_Building localization records:_
=======

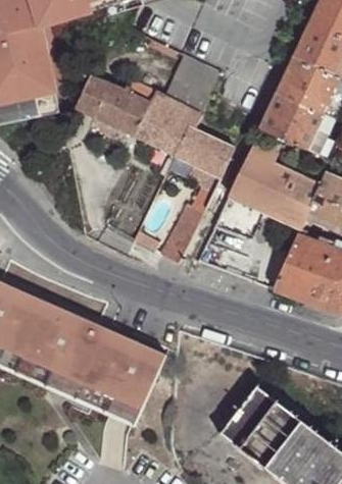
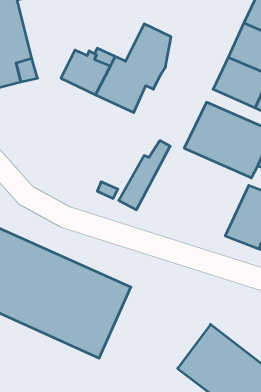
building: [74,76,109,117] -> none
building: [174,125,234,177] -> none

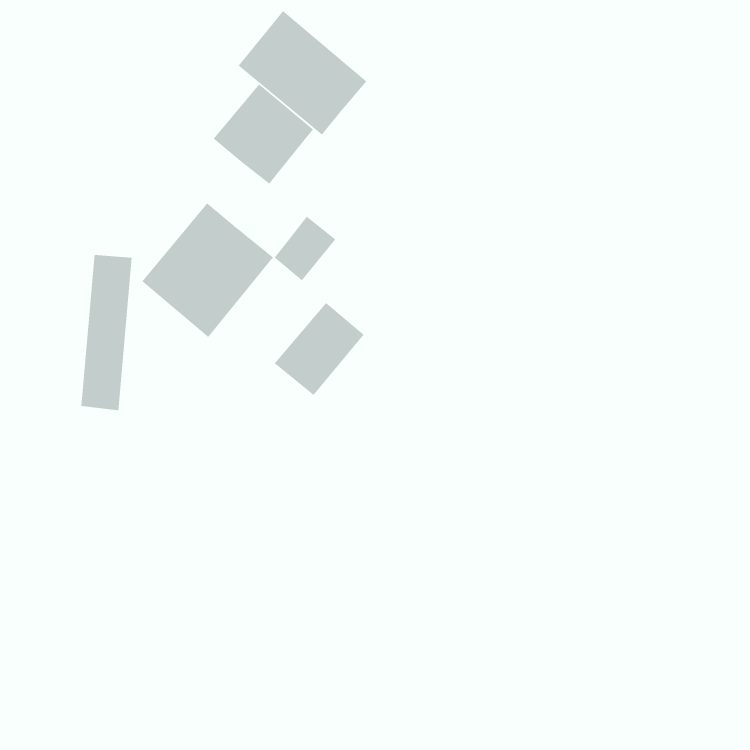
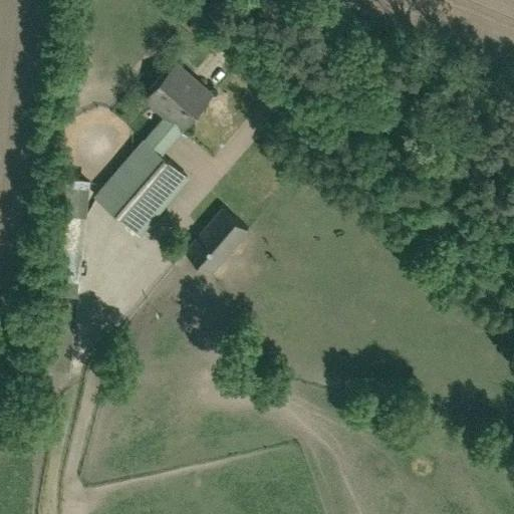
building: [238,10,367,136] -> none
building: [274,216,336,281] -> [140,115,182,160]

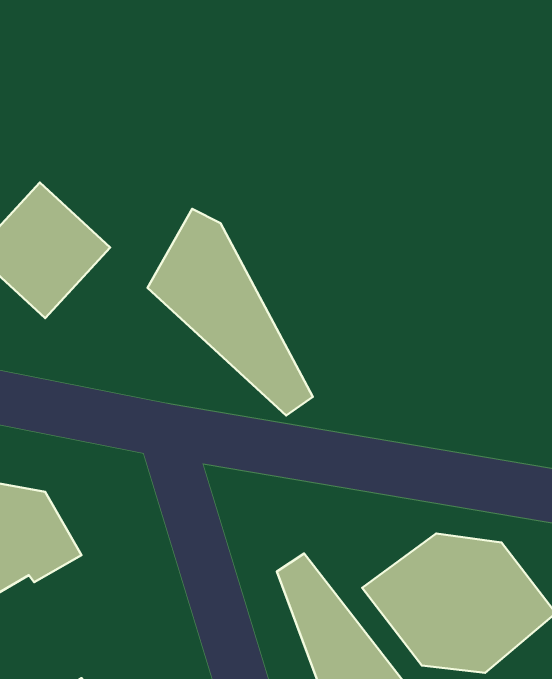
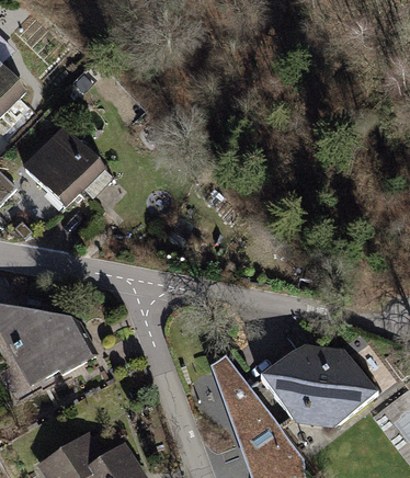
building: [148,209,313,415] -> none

=======

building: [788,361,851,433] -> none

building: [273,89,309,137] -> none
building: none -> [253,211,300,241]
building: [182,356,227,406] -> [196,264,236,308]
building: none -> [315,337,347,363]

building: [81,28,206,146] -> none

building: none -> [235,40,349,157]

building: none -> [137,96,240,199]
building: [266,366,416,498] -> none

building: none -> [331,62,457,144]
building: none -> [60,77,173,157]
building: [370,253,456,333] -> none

=======

_Activity:_ In the entries above, the lines from the one bearing "building: none -> [331,62,457,144]" up to and including the one bearing "building: [370,253,456,333] -> none" should be transcribed exactly; no other line is wanted.

_Solved exercise:_
building: none -> [331,62,457,144]
building: none -> [60,77,173,157]
building: [370,253,456,333] -> none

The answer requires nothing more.